**Task prompt:**
Every line of the data that contains the string "none" must be copied.

[Change detection outputs]

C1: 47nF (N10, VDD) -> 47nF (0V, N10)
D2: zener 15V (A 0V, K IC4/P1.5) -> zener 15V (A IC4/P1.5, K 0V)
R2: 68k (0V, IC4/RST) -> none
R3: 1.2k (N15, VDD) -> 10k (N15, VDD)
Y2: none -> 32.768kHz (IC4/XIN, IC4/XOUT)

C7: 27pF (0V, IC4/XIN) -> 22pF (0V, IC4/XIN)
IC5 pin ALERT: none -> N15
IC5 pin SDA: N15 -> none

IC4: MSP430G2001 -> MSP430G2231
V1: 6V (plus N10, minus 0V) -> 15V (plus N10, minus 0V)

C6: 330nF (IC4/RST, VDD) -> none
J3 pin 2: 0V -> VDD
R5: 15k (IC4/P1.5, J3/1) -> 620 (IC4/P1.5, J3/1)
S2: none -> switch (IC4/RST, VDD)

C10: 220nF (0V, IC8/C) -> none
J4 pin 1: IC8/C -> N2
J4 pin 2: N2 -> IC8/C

**Response:**
R2: 68k (0V, IC4/RST) -> none
Y2: none -> 32.768kHz (IC4/XIN, IC4/XOUT)
IC5 pin ALERT: none -> N15
IC5 pin SDA: N15 -> none
C6: 330nF (IC4/RST, VDD) -> none
S2: none -> switch (IC4/RST, VDD)
C10: 220nF (0V, IC8/C) -> none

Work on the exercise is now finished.